Top of Given entries
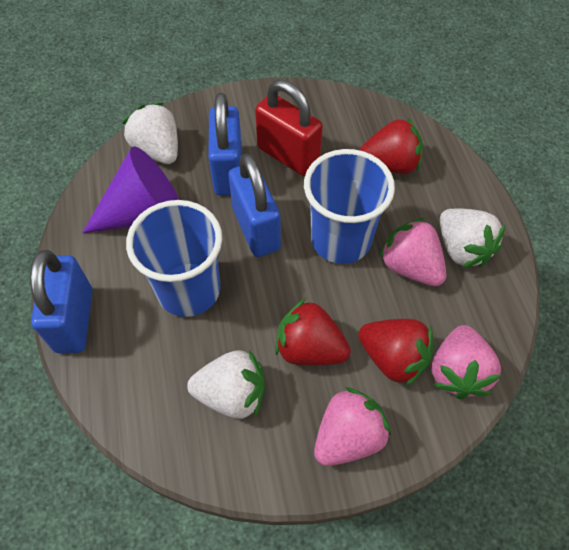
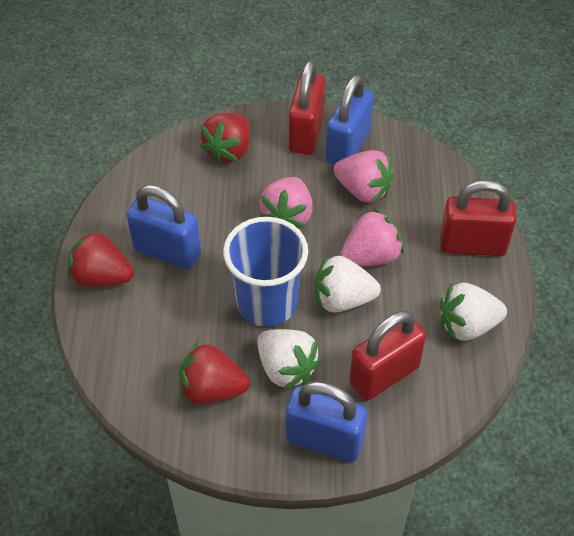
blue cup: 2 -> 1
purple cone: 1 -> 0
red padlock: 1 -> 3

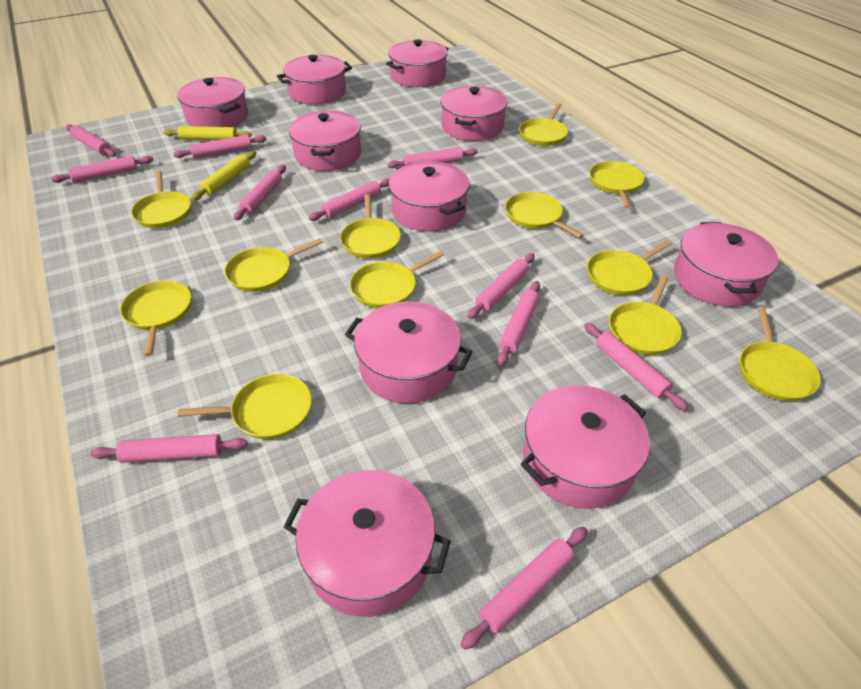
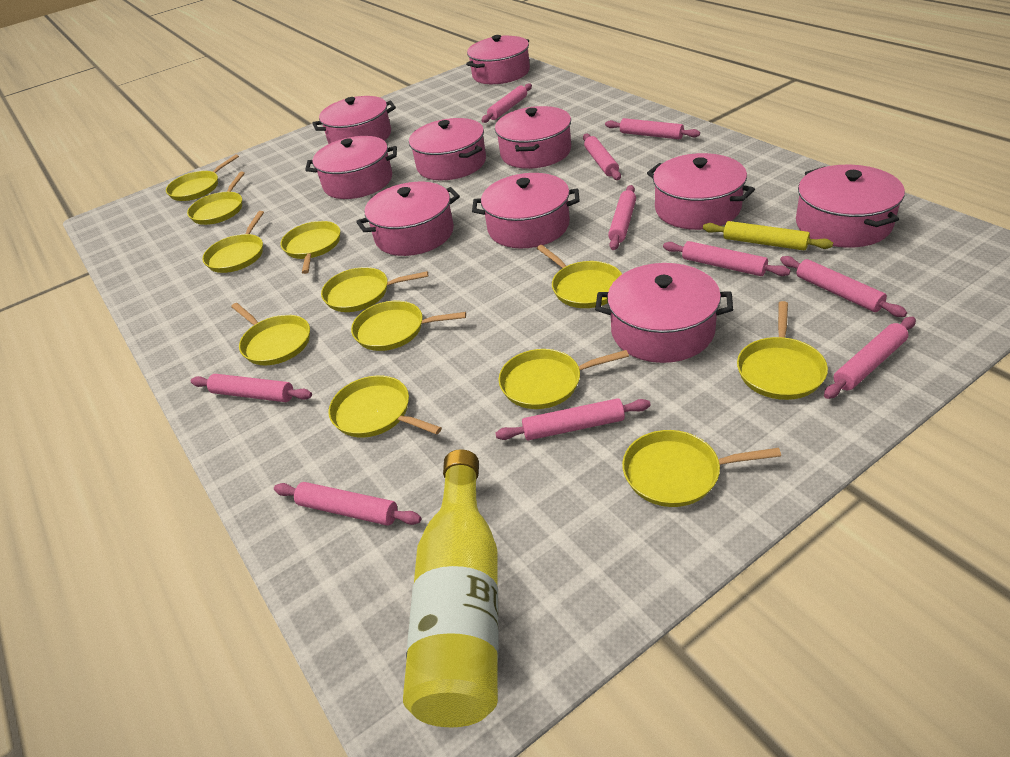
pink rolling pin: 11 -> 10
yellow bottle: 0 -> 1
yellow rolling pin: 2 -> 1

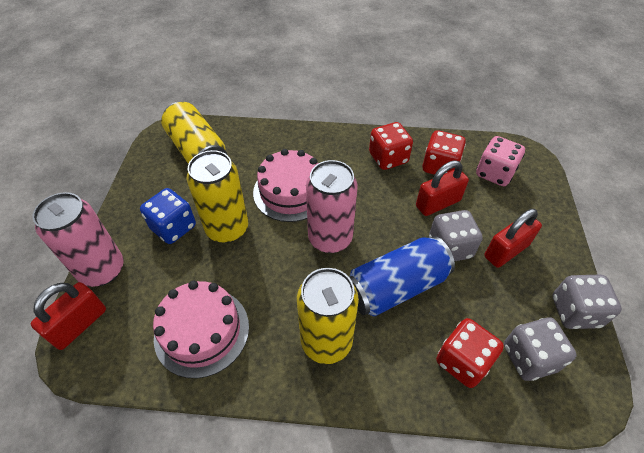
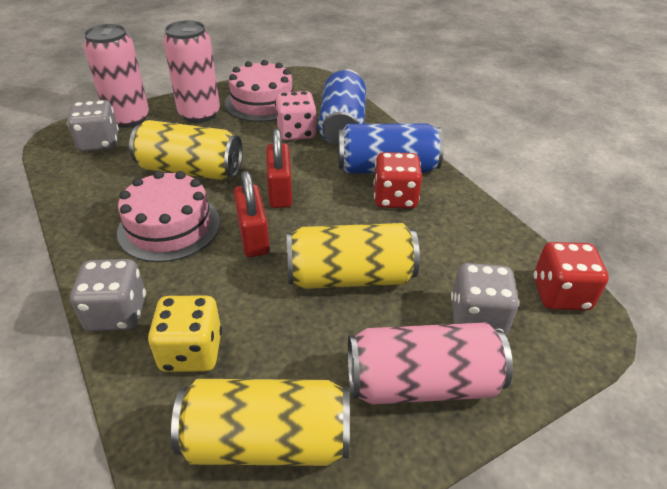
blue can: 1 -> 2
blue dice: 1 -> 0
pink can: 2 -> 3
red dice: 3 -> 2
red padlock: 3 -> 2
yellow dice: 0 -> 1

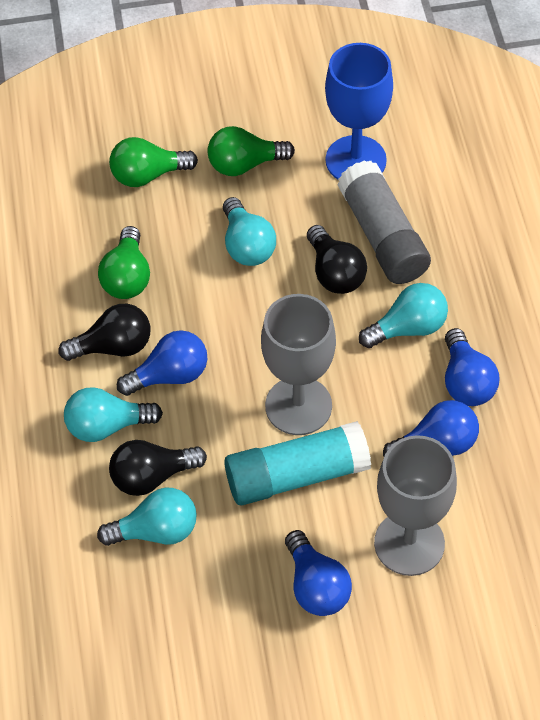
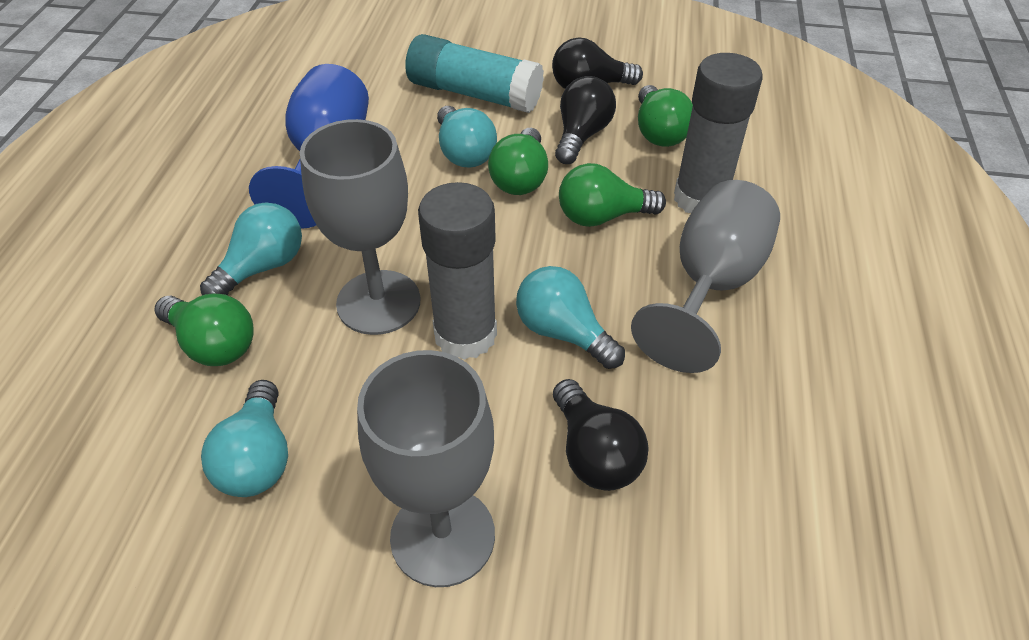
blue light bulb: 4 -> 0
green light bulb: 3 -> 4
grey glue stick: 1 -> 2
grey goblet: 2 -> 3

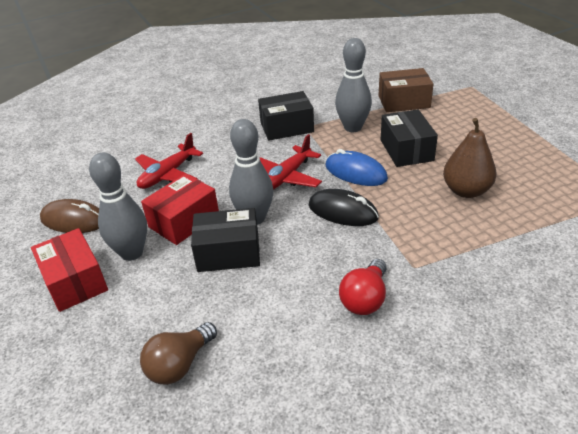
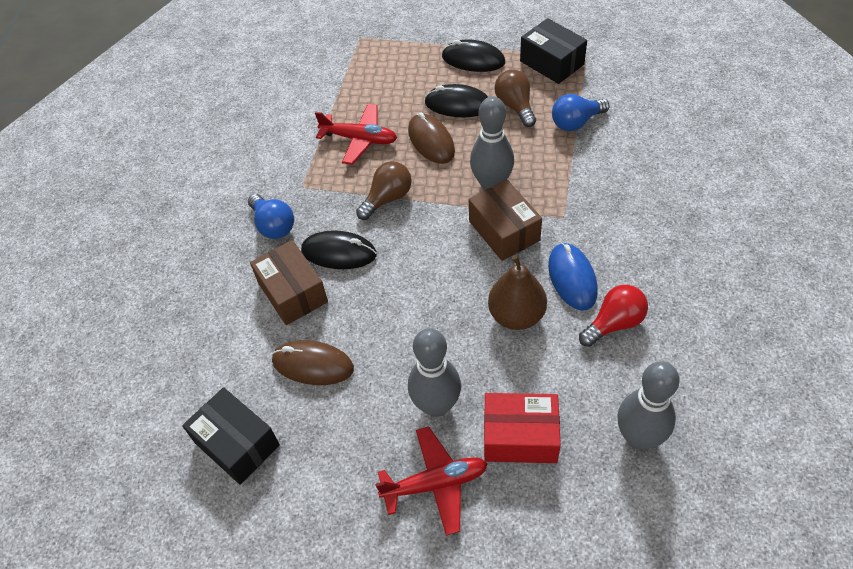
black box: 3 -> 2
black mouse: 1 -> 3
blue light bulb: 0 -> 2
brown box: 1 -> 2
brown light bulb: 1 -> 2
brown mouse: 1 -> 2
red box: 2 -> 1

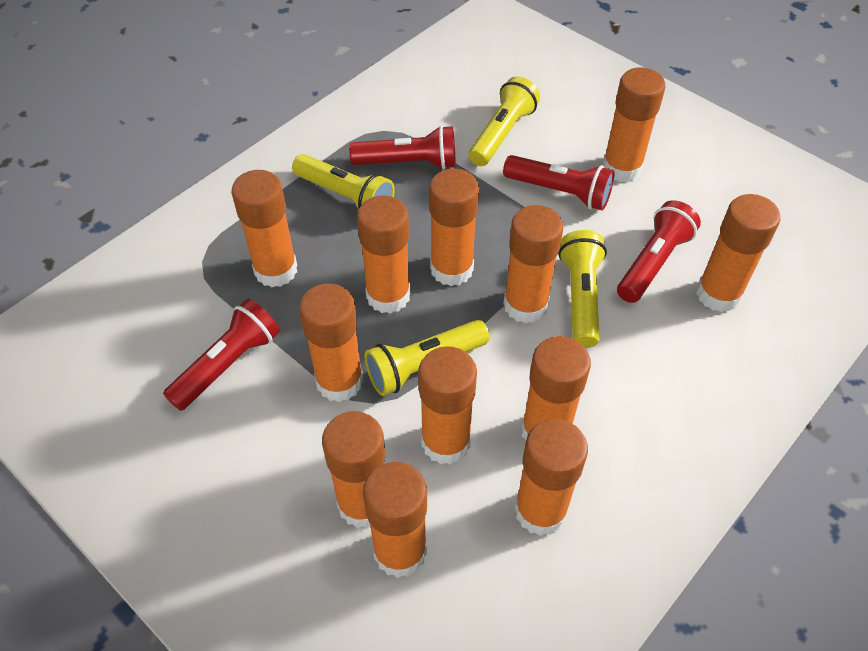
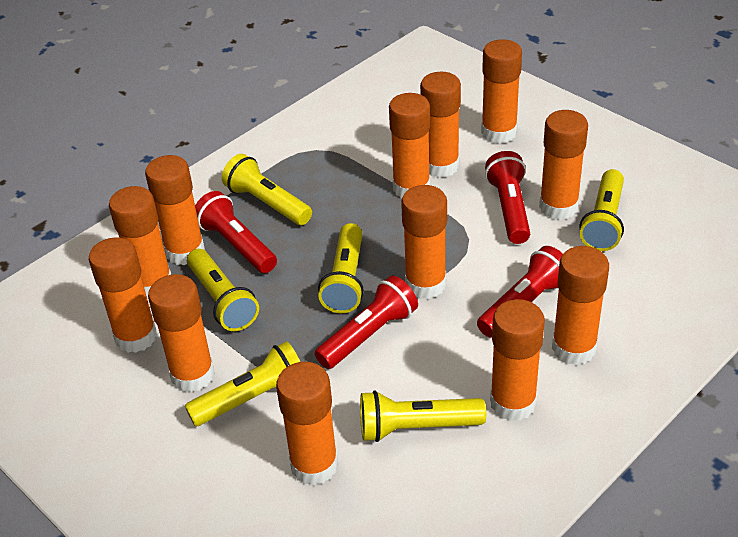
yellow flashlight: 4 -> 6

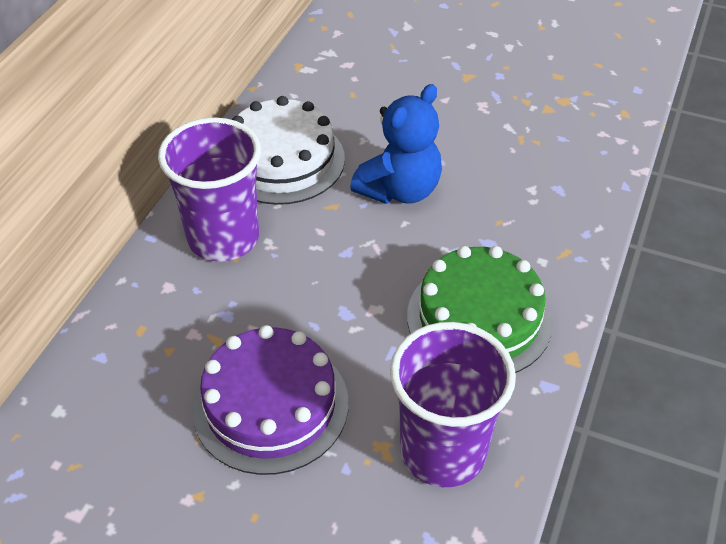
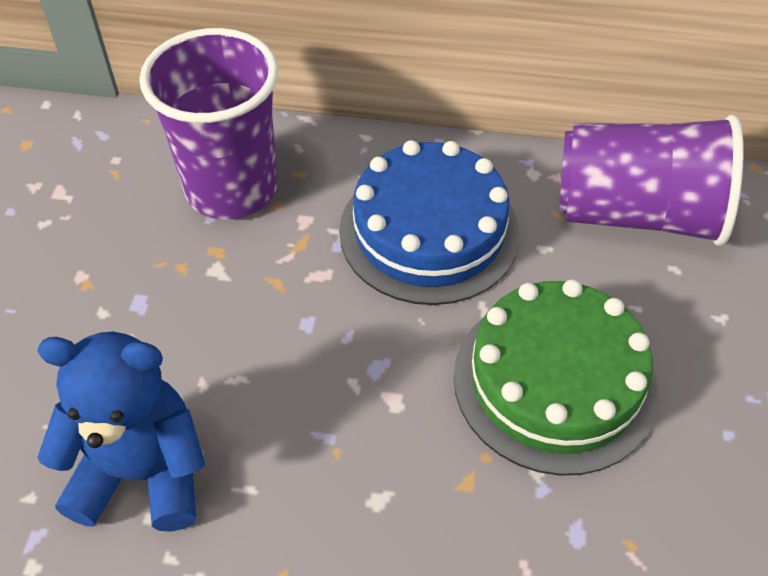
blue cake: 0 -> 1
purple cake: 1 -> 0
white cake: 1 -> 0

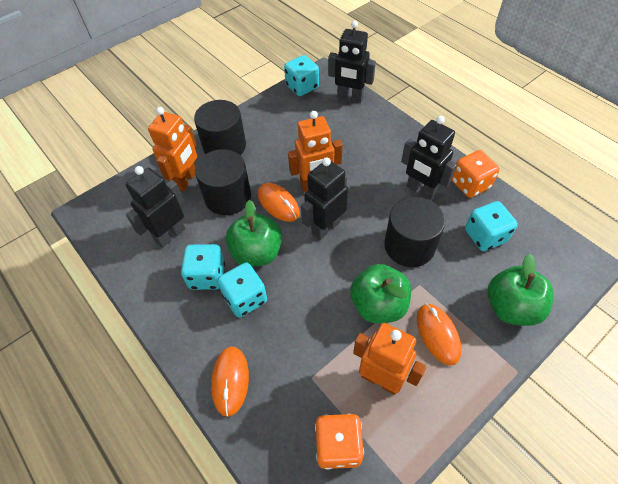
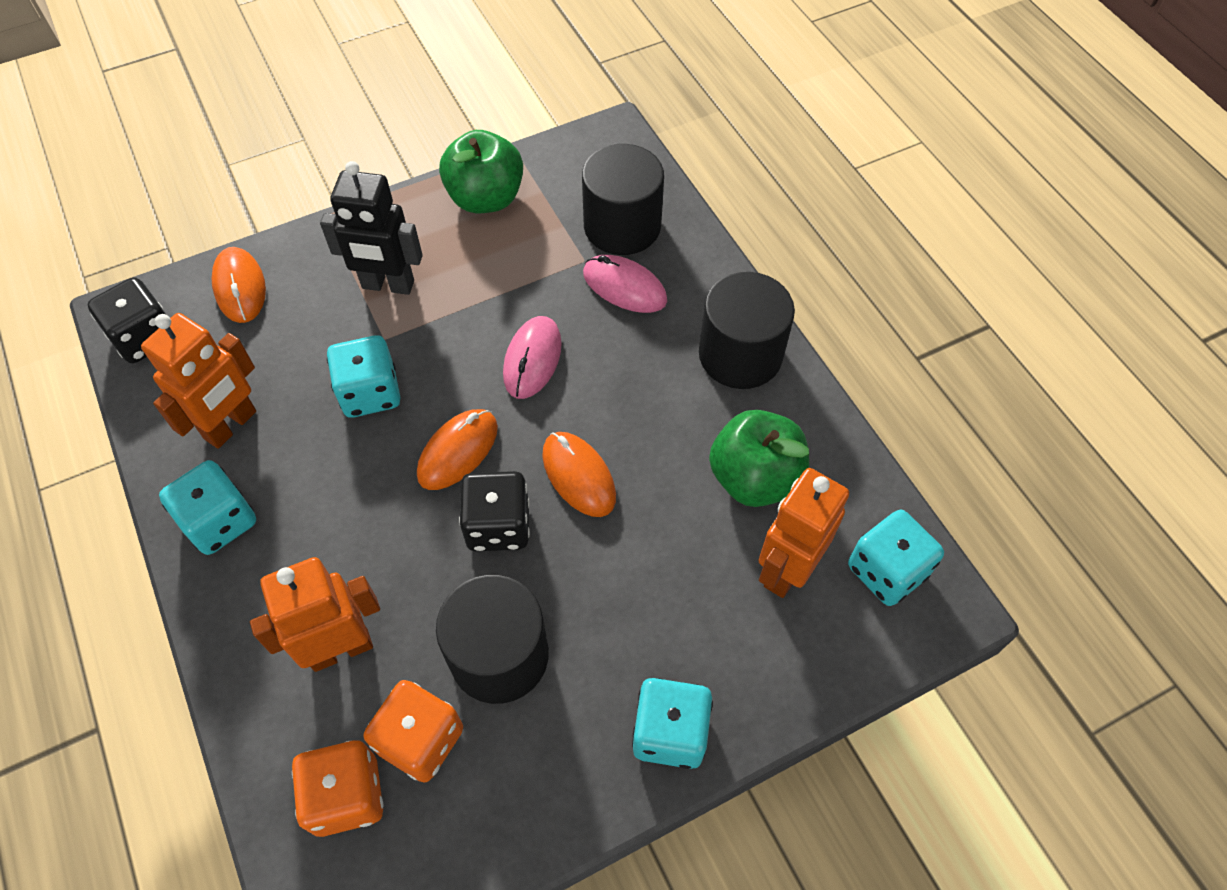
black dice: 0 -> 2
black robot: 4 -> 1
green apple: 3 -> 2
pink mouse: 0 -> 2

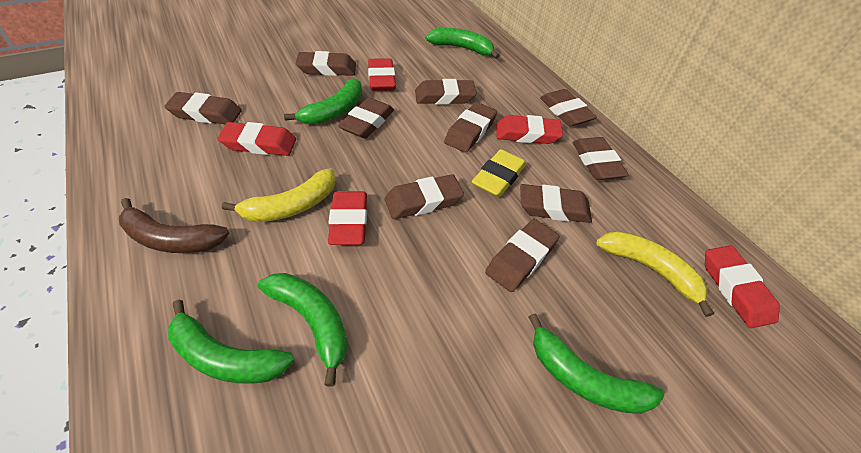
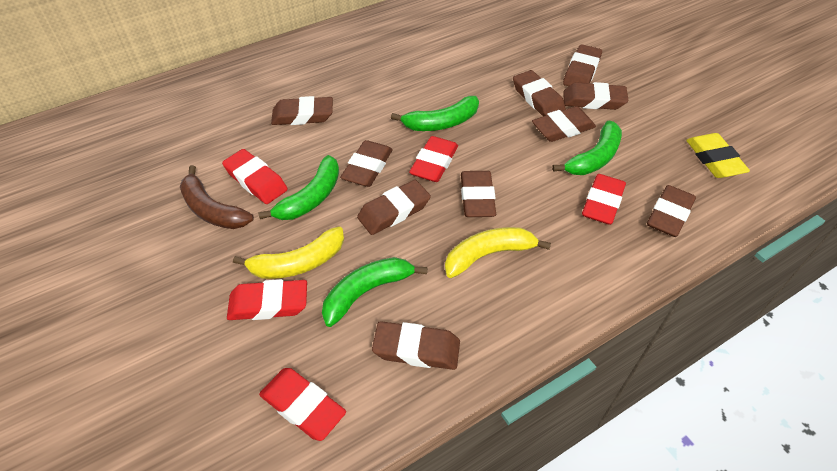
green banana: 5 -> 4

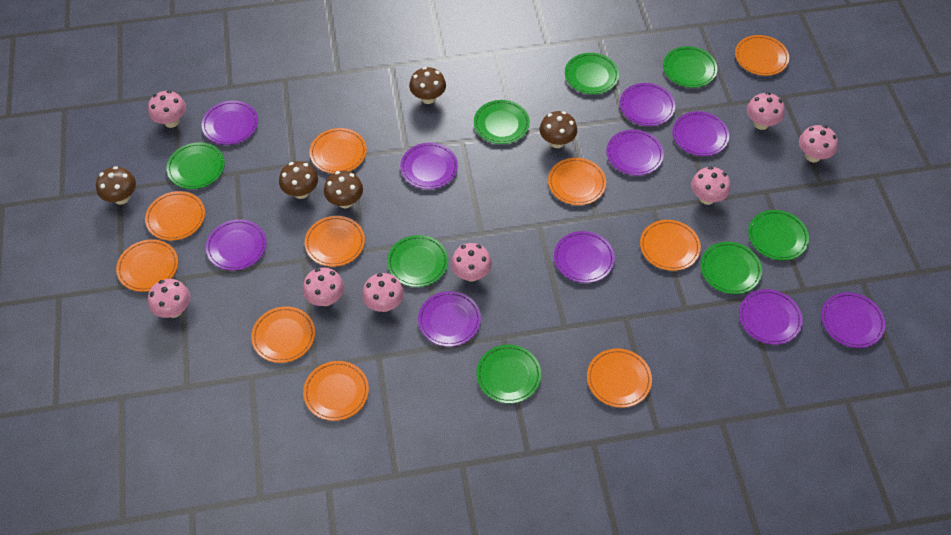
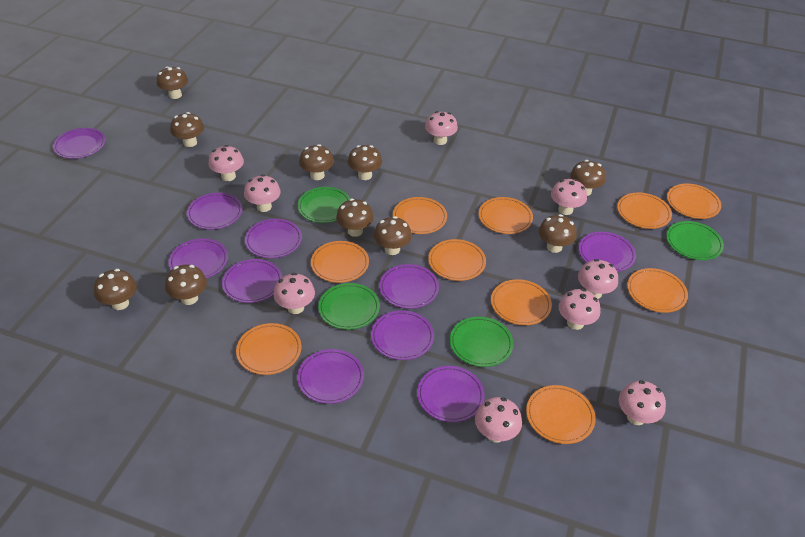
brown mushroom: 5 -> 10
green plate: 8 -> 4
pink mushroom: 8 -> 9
Bottom of Given entries
What you need to do:
Your task is to return the lines above, from the first one up to and including the line containing "grey glue stick: 1 -> 2", minus any pictures.

The answer:
blue cup: 2 -> 1
purple cone: 1 -> 0
red padlock: 1 -> 3

pink rolling pin: 11 -> 10
yellow bottle: 0 -> 1
yellow rolling pin: 2 -> 1

blue can: 1 -> 2
blue dice: 1 -> 0
pink can: 2 -> 3
red dice: 3 -> 2
red padlock: 3 -> 2
yellow dice: 0 -> 1

blue light bulb: 4 -> 0
green light bulb: 3 -> 4
grey glue stick: 1 -> 2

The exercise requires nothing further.